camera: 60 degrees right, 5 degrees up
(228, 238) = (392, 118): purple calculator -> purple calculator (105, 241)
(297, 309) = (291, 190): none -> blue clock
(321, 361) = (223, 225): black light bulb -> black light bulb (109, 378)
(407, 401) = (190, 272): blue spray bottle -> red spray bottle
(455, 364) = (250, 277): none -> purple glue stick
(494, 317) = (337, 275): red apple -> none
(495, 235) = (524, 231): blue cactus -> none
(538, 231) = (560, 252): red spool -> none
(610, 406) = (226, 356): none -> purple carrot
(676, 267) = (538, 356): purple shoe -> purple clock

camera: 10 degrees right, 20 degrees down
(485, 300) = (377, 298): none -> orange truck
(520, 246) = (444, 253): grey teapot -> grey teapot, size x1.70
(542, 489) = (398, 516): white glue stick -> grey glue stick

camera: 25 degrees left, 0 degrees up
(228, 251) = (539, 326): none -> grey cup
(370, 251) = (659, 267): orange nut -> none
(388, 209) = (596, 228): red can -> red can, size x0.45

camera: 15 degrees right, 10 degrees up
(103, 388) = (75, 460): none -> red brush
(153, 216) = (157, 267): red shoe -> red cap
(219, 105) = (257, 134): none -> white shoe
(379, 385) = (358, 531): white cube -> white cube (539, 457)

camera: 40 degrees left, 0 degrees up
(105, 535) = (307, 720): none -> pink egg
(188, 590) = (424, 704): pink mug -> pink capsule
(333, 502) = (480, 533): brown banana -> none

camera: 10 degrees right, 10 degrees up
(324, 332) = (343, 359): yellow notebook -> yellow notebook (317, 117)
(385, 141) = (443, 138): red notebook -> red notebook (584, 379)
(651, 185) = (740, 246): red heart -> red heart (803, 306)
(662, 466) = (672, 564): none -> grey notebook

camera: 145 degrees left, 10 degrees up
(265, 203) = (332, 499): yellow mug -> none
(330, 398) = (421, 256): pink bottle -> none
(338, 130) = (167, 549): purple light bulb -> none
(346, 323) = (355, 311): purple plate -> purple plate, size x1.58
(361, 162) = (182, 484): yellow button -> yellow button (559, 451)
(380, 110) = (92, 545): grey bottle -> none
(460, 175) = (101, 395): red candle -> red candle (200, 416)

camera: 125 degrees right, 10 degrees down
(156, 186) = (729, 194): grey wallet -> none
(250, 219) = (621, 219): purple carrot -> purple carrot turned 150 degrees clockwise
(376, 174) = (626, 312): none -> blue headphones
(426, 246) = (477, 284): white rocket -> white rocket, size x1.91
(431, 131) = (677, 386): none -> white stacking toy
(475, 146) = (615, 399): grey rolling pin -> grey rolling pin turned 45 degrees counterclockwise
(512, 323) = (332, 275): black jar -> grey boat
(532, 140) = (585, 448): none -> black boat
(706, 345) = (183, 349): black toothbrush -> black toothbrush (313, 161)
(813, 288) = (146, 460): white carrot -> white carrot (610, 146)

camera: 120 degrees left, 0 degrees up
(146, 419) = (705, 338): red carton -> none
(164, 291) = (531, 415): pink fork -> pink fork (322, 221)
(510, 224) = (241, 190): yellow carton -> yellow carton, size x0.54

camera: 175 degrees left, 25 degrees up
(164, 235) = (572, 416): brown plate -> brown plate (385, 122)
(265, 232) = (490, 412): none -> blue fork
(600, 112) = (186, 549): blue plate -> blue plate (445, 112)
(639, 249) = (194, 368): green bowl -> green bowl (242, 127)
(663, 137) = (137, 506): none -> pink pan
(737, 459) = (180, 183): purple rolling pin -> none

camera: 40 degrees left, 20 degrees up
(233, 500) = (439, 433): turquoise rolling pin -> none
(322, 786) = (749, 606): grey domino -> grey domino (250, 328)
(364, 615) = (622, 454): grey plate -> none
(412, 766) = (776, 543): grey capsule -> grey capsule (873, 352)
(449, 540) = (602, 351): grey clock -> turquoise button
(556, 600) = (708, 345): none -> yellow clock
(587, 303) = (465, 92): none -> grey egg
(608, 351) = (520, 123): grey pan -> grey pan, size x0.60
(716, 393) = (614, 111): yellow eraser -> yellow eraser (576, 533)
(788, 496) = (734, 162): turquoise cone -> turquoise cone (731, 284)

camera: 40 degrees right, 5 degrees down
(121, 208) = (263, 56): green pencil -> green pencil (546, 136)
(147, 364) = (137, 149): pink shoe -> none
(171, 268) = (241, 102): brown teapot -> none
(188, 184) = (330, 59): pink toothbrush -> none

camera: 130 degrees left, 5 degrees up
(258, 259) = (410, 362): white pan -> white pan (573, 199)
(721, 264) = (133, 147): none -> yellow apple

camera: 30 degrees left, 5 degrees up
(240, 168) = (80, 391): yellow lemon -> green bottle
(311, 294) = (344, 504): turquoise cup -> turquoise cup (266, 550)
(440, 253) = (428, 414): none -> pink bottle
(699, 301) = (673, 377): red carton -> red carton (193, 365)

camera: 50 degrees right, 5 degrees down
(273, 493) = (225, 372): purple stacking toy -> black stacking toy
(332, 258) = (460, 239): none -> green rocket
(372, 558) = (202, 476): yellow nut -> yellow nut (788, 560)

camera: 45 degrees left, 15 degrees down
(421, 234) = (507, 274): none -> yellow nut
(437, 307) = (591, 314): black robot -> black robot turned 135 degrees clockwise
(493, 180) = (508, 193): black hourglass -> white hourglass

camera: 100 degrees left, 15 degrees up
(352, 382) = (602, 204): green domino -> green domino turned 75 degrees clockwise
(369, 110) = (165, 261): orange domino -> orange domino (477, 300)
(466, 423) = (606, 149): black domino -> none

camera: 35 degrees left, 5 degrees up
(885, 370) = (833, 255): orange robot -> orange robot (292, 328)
---*---
Exercise instructions -
Up to and including the last line of the listing above, copy exactly every line from the one that contains "(171, 268) = (241, 102): brown teapot -> none" onward; leave out all others.

Output below -
(171, 268) = (241, 102): brown teapot -> none
(188, 184) = (330, 59): pink toothbrush -> none

camera: 130 degrees left, 5 degrees up
(258, 259) = (410, 362): white pan -> white pan (573, 199)
(721, 264) = (133, 147): none -> yellow apple

camera: 30 degrees left, 5 degrees up
(240, 168) = (80, 391): yellow lemon -> green bottle
(311, 294) = (344, 504): turquoise cup -> turquoise cup (266, 550)
(440, 253) = (428, 414): none -> pink bottle
(699, 301) = (673, 377): red carton -> red carton (193, 365)

camera: 50 degrees right, 5 degrees down
(273, 493) = (225, 372): purple stacking toy -> black stacking toy
(332, 258) = (460, 239): none -> green rocket
(372, 558) = (202, 476): yellow nut -> yellow nut (788, 560)

camera: 45 degrees left, 15 degrees down
(421, 234) = (507, 274): none -> yellow nut
(437, 307) = (591, 314): black robot -> black robot turned 135 degrees clockwise
(493, 180) = (508, 193): black hourglass -> white hourglass

camera: 100 degrees left, 15 degrees up
(352, 382) = (602, 204): green domino -> green domino turned 75 degrees clockwise
(369, 110) = (165, 261): orange domino -> orange domino (477, 300)
(466, 423) = (606, 149): black domino -> none

camera: 35 degrees left, 5 degrees up
(885, 370) = (833, 255): orange robot -> orange robot (292, 328)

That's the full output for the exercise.